Problem details:
Within the material below, how many lines contain the word "relocated"? Give that number only.

Extracted entries:
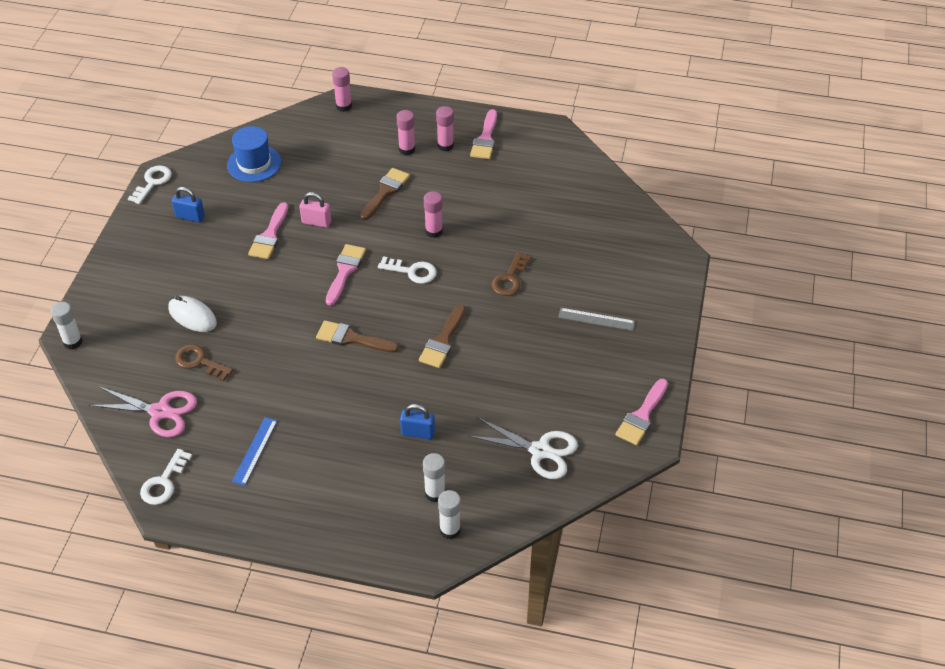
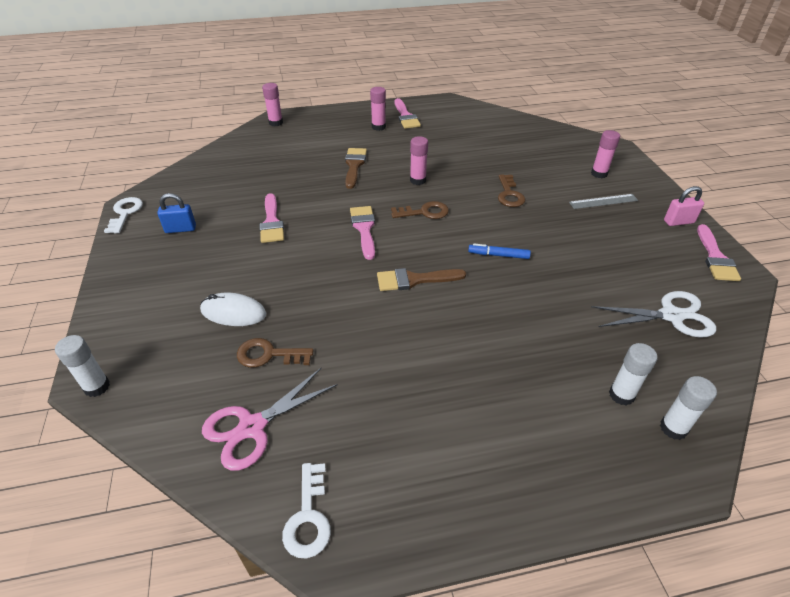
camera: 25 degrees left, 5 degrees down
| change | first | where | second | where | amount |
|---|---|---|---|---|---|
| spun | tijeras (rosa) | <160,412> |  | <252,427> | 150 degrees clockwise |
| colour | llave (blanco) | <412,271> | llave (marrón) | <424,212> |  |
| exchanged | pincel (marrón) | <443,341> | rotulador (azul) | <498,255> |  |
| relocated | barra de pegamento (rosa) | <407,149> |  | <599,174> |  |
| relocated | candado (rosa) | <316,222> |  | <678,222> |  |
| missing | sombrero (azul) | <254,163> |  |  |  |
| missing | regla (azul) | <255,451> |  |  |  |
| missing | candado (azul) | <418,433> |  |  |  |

Result of this task:
2